> TASK DESCRIPTION
Below are entries with pictures among them; reproduce exactly, and only, the lines from the one containing "(286, 81) = (267, 206): turquoise" down to the one containing "(336, 268) = (421, 371): grey", without the pictures.

> INPUT MATERIAL
━━━━━━

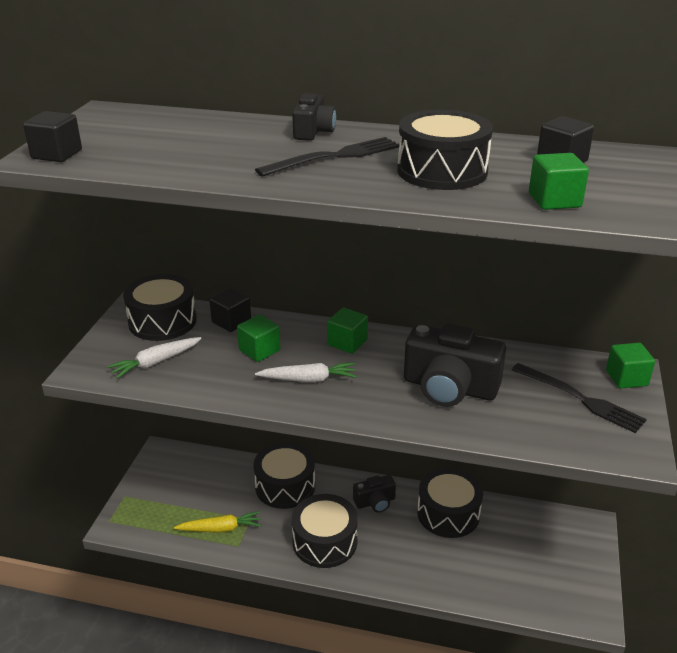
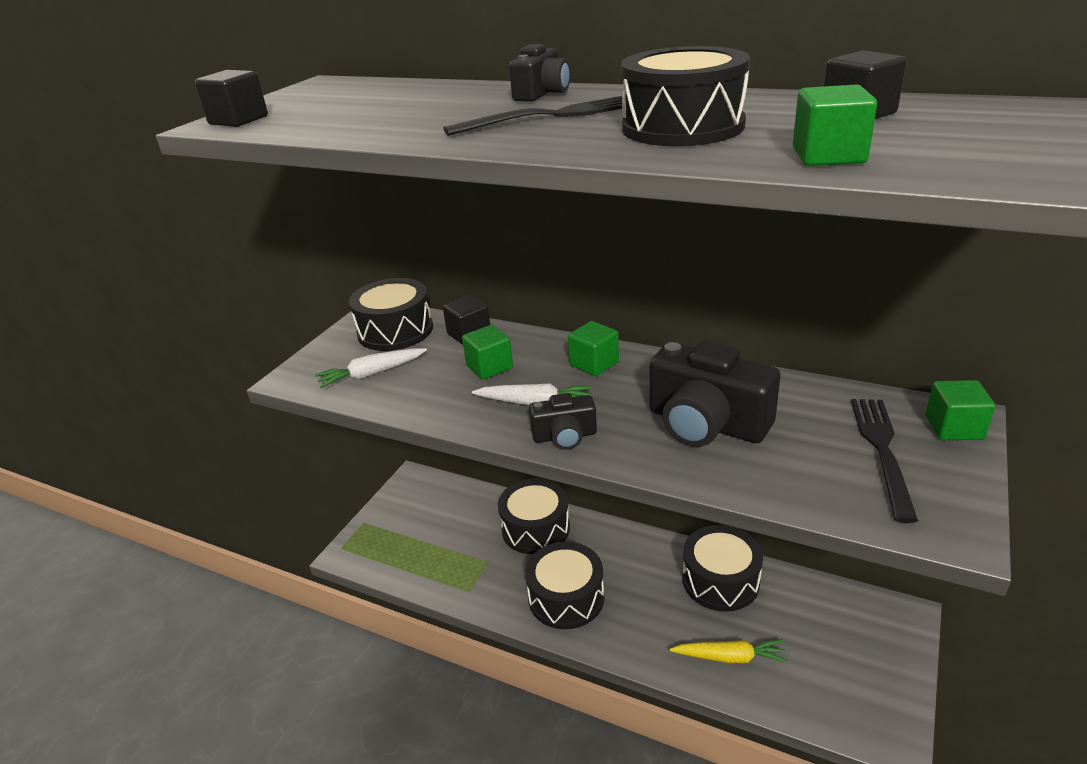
camera: 15 degrees right, 0 degrees up
(220, 528) = (454, 569): yellow carrot -> yellow carrot (730, 657)
(375, 502) = (634, 557): black camera -> black camera (564, 436)
(580, 399) = (882, 450): black fork -> black fork turned 135 degrees counterclockwise

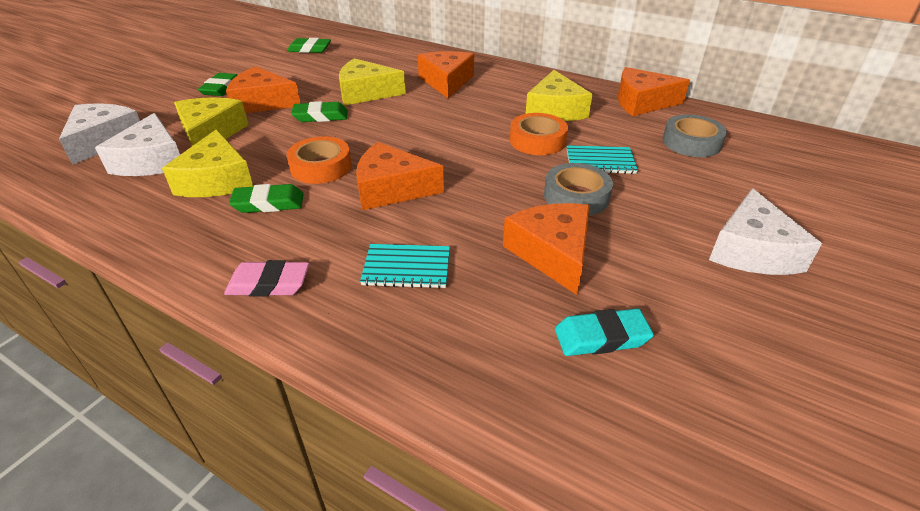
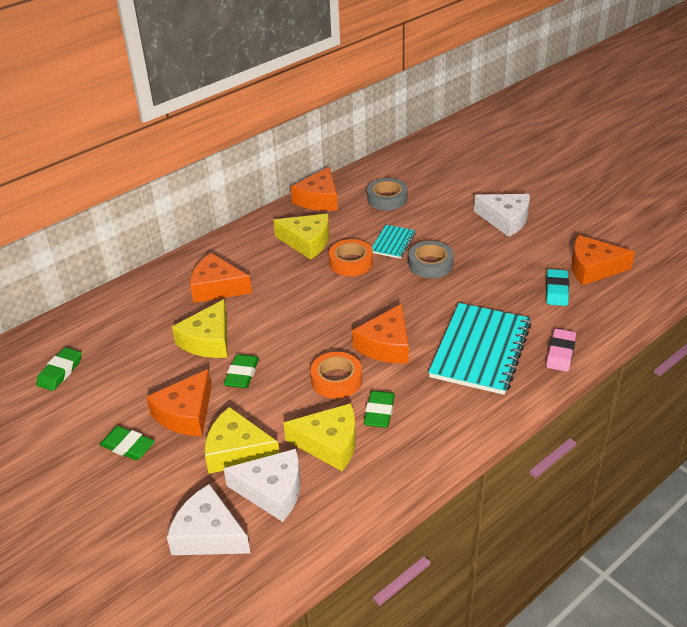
camera: 70 degrees left, 0 degrees up
(269, 284) = (477, 414): pink eraser -> pink eraser (560, 353)
(407, 268) = (480, 350): turquoise notebook -> turquoise notebook, size x2.04
(552, 253) = (485, 289): orange cheese -> orange cheese (593, 268)

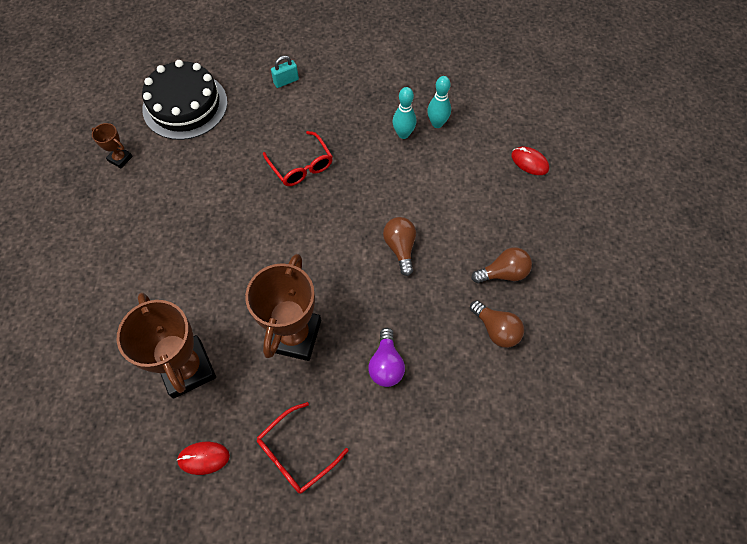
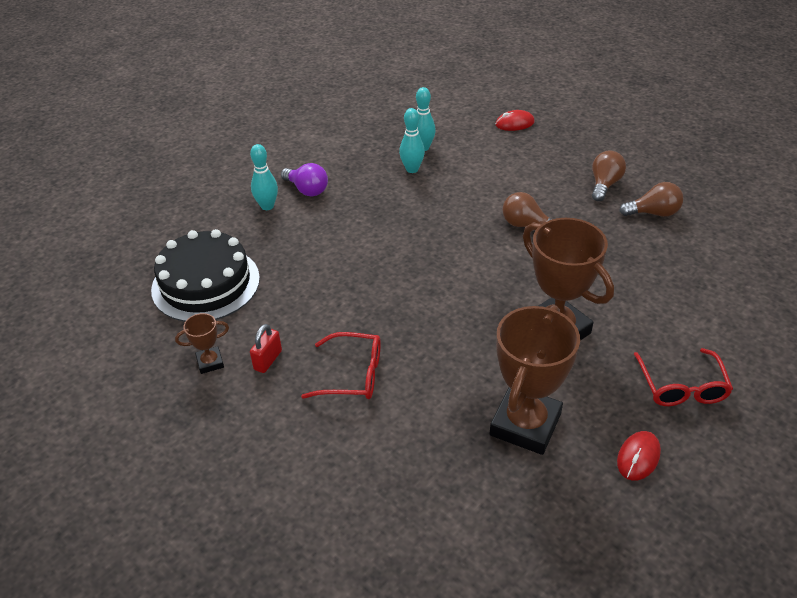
camera: 50 degrees left, 20 degrees down
(143, 186) = (268, 360): none -> red padlock
(187, 368) = (525, 424): brown trophy -> brown trophy turned 75 degrees counterclockwise
(286, 81) = (267, 206): turquoise padlock -> turquoise bowling pin
(301, 166) = (375, 241): red glasses -> red glasses (353, 375)
(386, 365) = (635, 288): purple light bulb -> purple light bulb (307, 190)

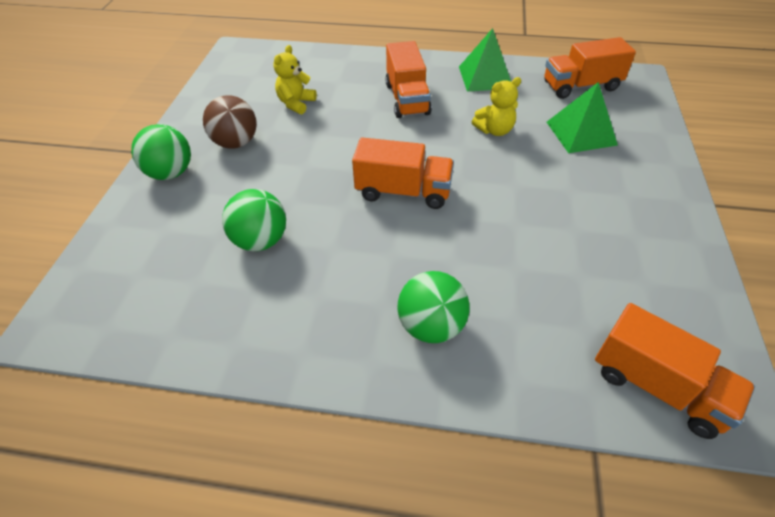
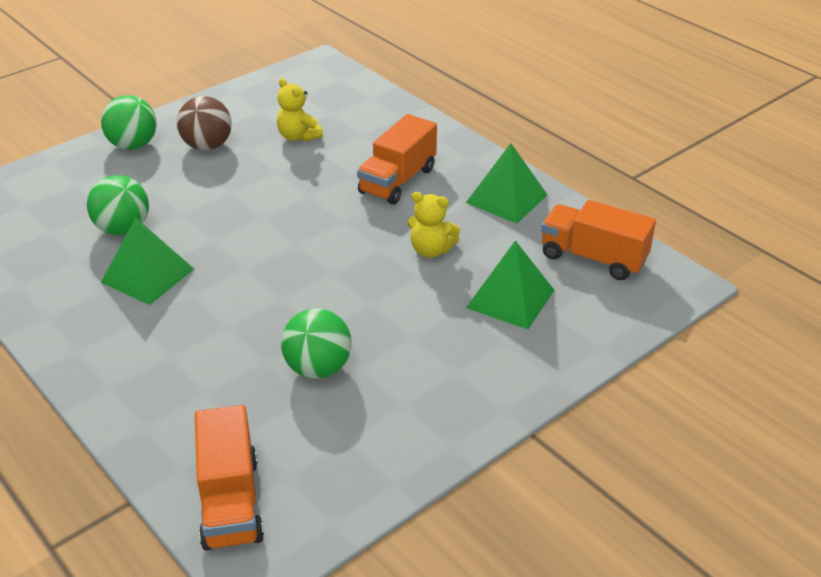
camera: 40 degrees right, 10 degrees down
(296, 103) = (298, 136): yellow teddy bear -> yellow teddy bear turned 105 degrees counterclockwise
(336, 263) = (148, 275): none -> green pyramid
(403, 192) = (272, 254): orange truck -> none
(431, 326) = (145, 356): green ball -> green ball (318, 368)

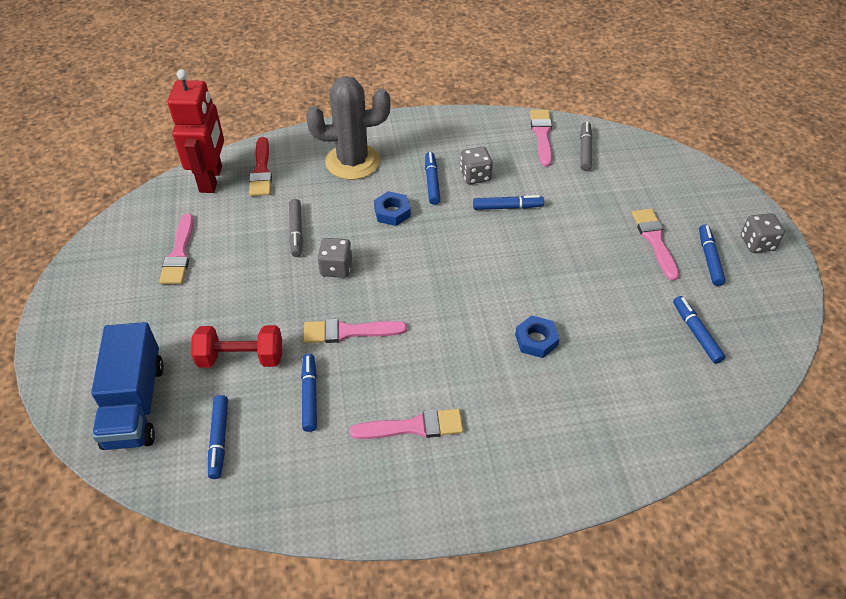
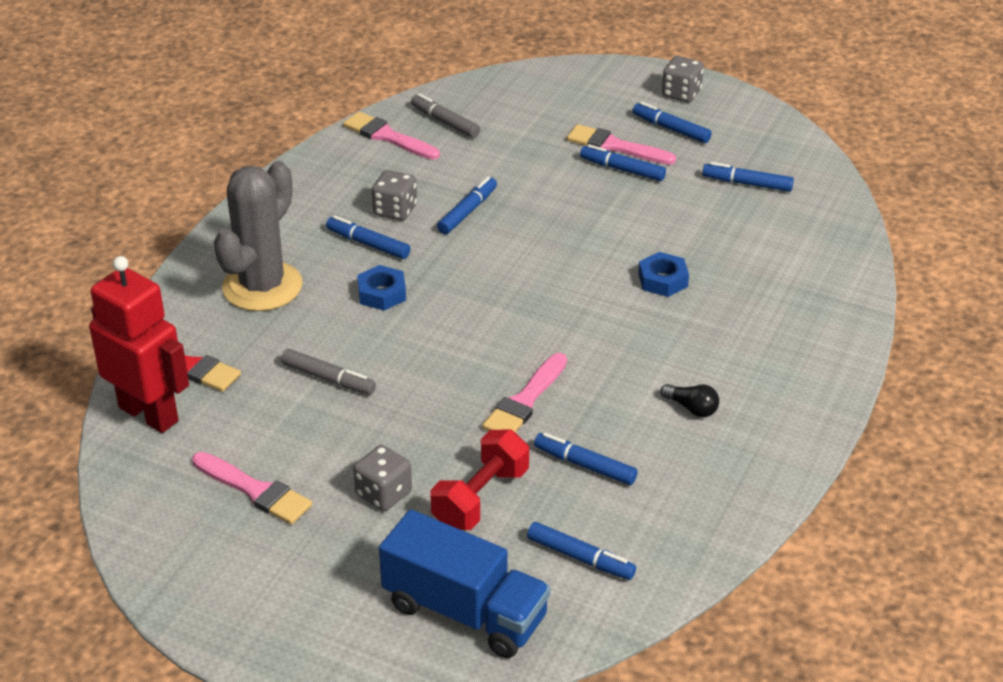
camera: 55 degrees left, 10 degrees down
(336, 268) = (421, 371): grey dice -> grey dice (383, 493)
(413, 427) = (691, 408): pink brush -> black light bulb
(633, 257) = (622, 169): none -> blue marker

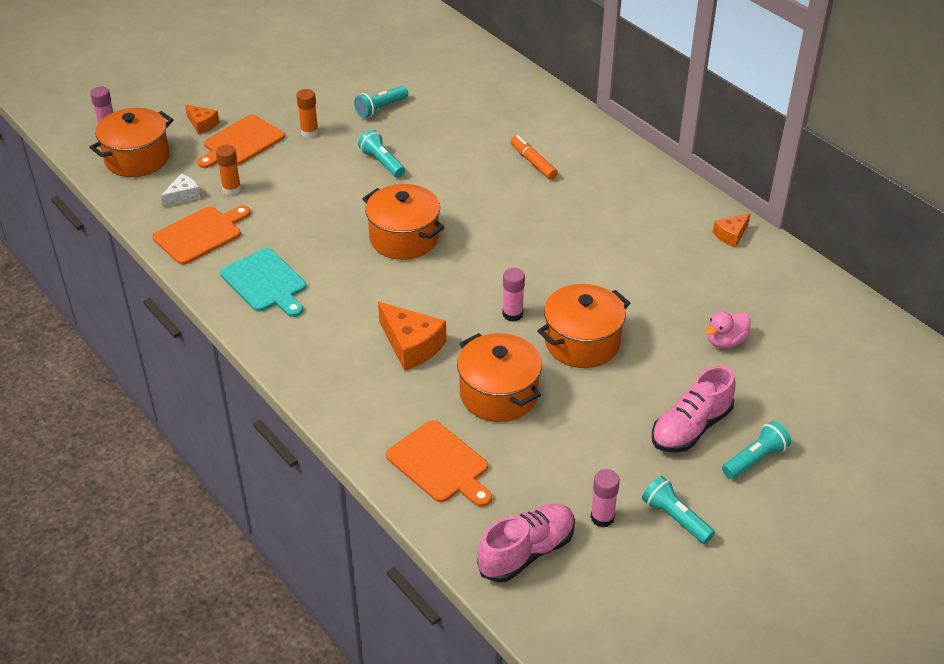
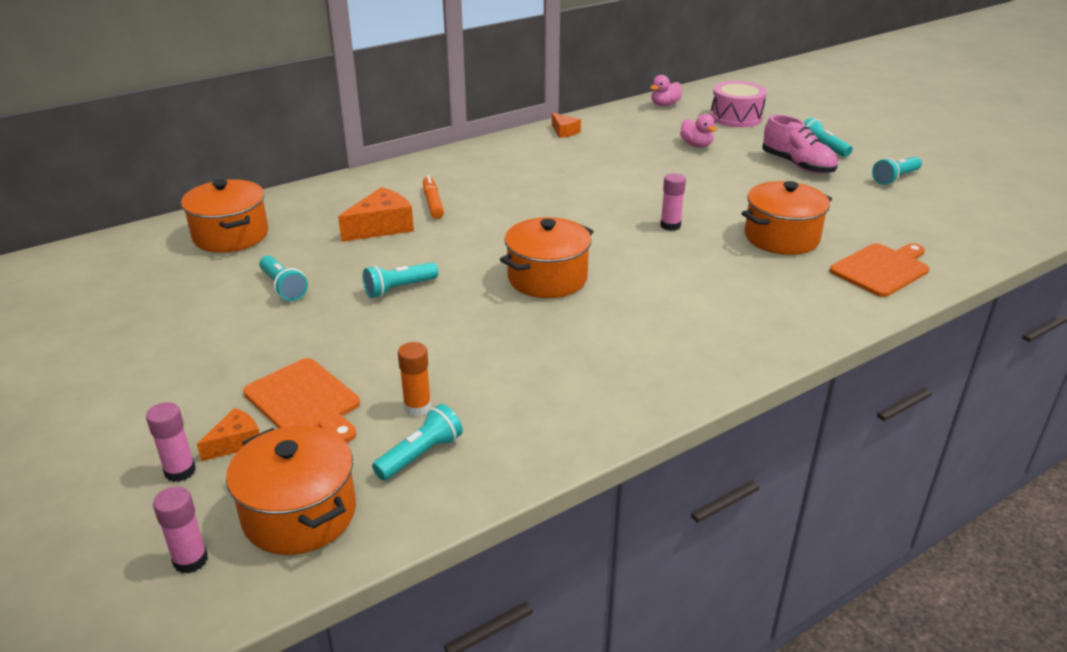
camera: 85 degrees left, 10 degrees down
(183, 196) = (420, 455): white cheese -> turquoise flashlight
(200, 234) = (515, 433): orange cutting board -> none
(266, 282) = (622, 374): turquoise cutting board -> none
(309, 132) = (309, 341): orange glue stick -> none
(411, 345) = (722, 279): orange cheese -> orange cheese (382, 227)
(526, 552) = (962, 235): pink shoe -> none
(533, 162) = (433, 203): orange marker -> orange marker turned 105 degrees clockwise
(582, 342) = (706, 198): orange pot -> orange pot (231, 235)
(602, 518) = (909, 203): pink glue stick -> pink glue stick (180, 471)
(833, 383) = (736, 117): none -> pink drum
(851, 317) = (664, 105): none -> pink duck

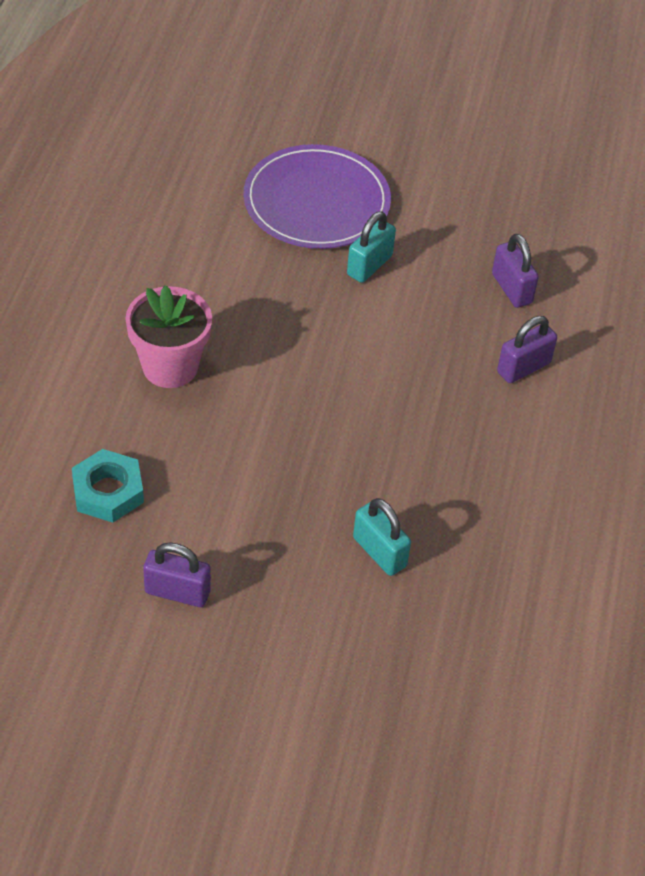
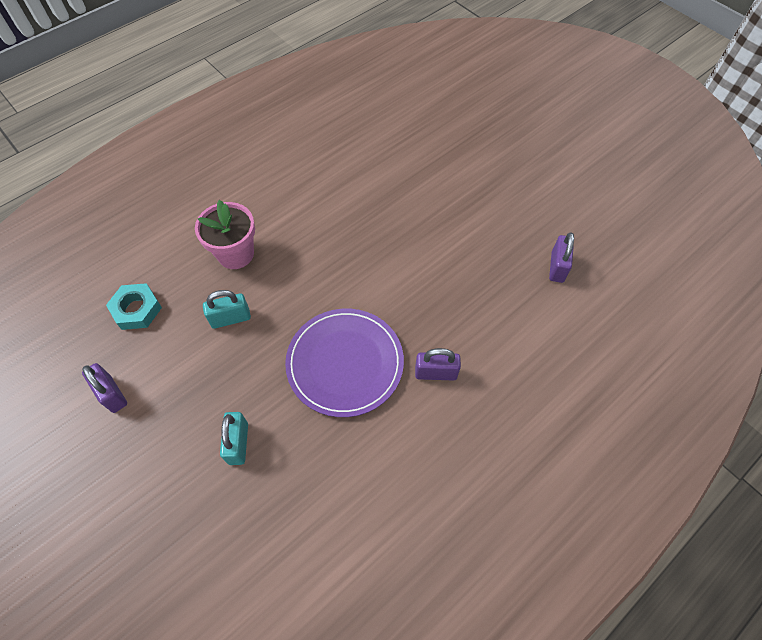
camera: 40 degrees right, 10 degrees up
(316, 202) = (405, 197): purple plate -> purple plate (345, 363)
(369, 265) = (400, 252): turquoise padlock -> turquoise padlock (230, 318)
(512, 289) = (475, 314): purple padlock -> purple padlock (557, 267)

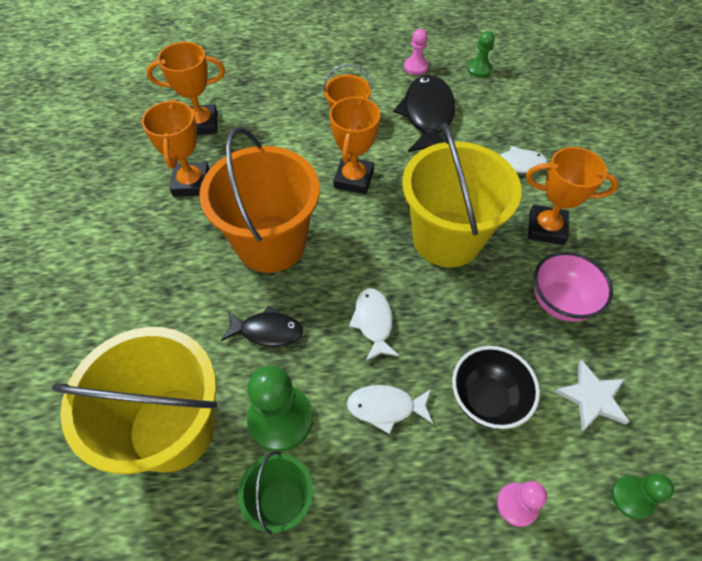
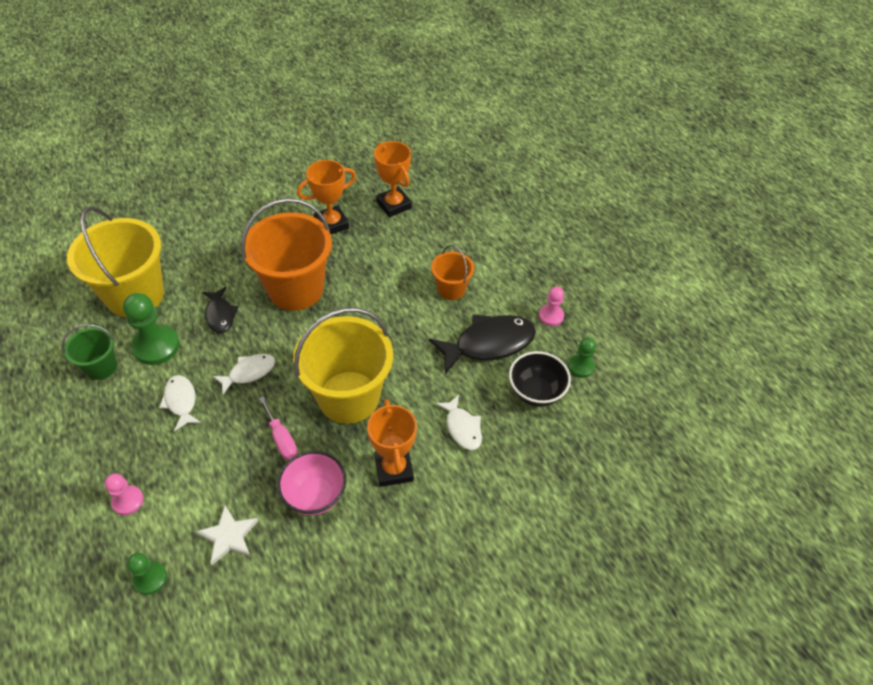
camera: 65 degrees right, 5 degrees down
(354, 179) = (384, 316): orange trophy -> none
(479, 313) = (281, 438): none -> pink screwdriver
(486, 399) = (205, 462): black bowl -> black bowl (535, 392)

━━━━━━

> FINAL ANSWER
(286, 81) = (267, 206): turquoise padlock -> turquoise bowling pin
(301, 166) = (375, 241): red glasses -> red glasses (353, 375)
(386, 365) = (635, 288): purple light bulb -> purple light bulb (307, 190)

camera: 40 degrees right, 10 degrees down
(296, 103) = (298, 136): yellow teddy bear -> yellow teddy bear turned 105 degrees counterclockwise
(336, 263) = (148, 275): none -> green pyramid
(403, 192) = (272, 254): orange truck -> none
(431, 326) = (145, 356): green ball -> green ball (318, 368)

camera: 55 degrees left, 10 degrees down
(336, 268) = (421, 371): grey dice -> grey dice (383, 493)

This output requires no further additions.